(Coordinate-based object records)

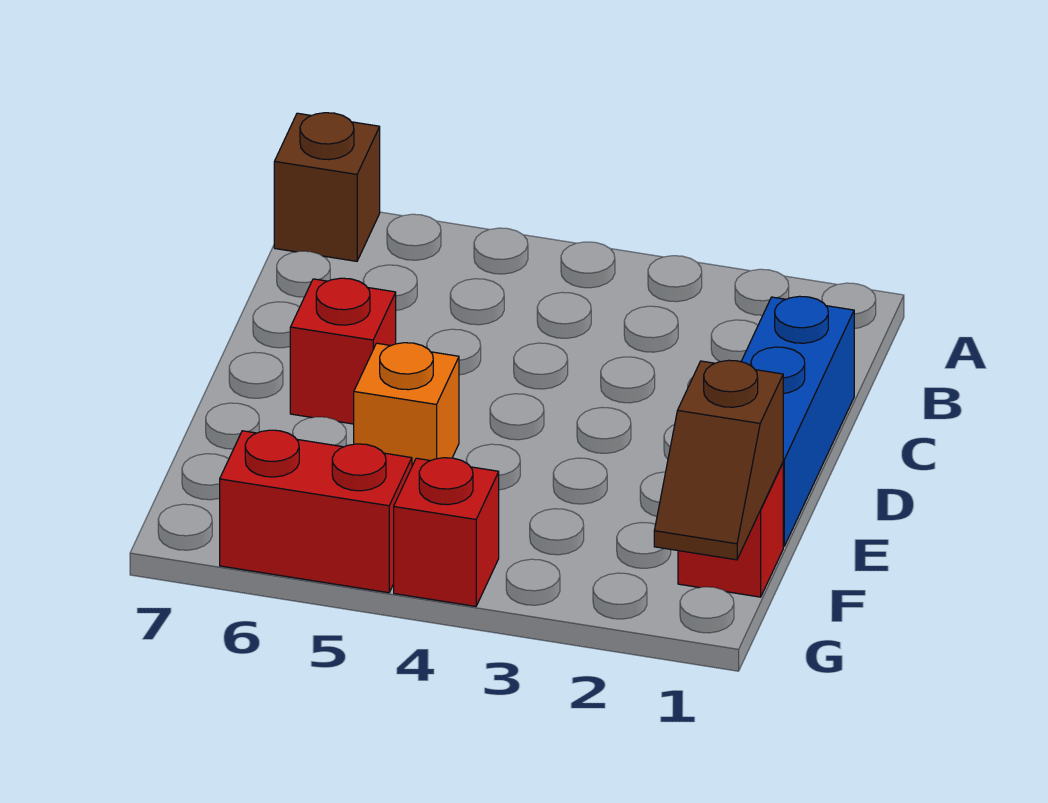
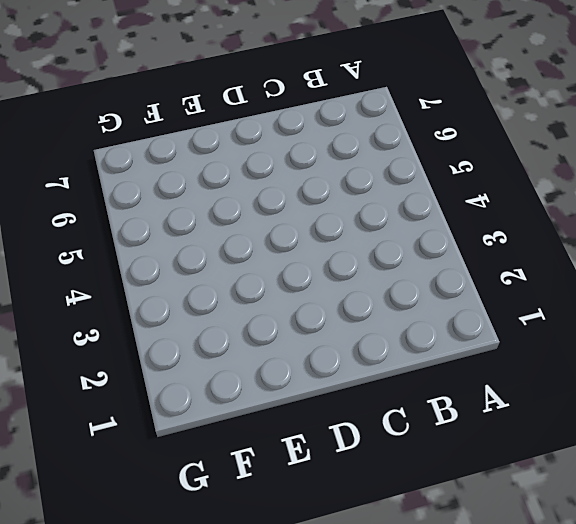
none -> brown brick A7 level 1
none -> blue brick C1:E1 level 1

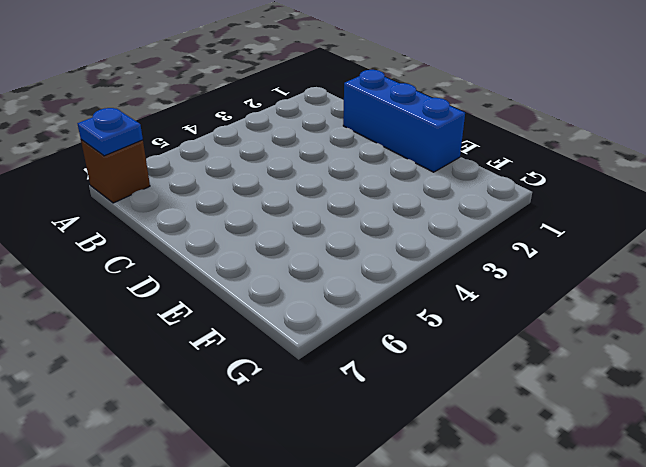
blue plate A7 level 2 -> none
none -> red brick D6 level 1
none -> orange brick E5 level 1

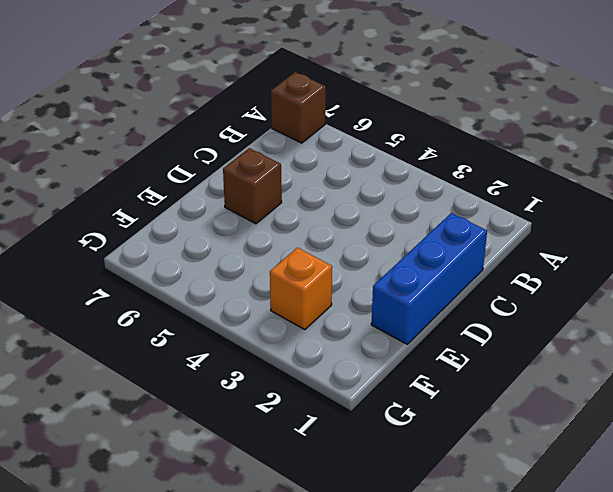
brown brick D6 level 1 -> red brick D6 level 1
orange brick F3 level 1 -> orange brick E5 level 1
none -> red brick F1 level 1
none -> red brick G4 level 1

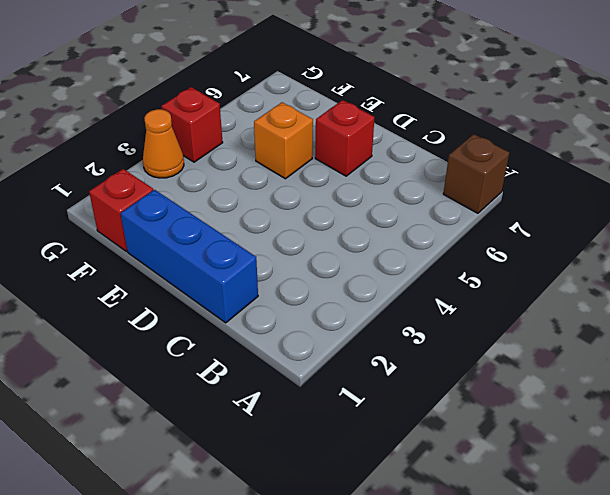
orange cone G3 level 1 -> none
none -> red brick G5:G6 level 1
none -> brown slope F1:G1 level 2 top F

## ASSIGNMENT:
Without the pictures, retype all of the data above exactly.

## WRITTEN SOLUTION:
none -> brown brick A7 level 1
none -> blue brick C1:E1 level 1

blue plate A7 level 2 -> none
none -> red brick D6 level 1
none -> orange brick E5 level 1

brown brick D6 level 1 -> red brick D6 level 1
orange brick F3 level 1 -> orange brick E5 level 1
none -> red brick F1 level 1
none -> red brick G4 level 1

orange cone G3 level 1 -> none
none -> red brick G5:G6 level 1
none -> brown slope F1:G1 level 2 top F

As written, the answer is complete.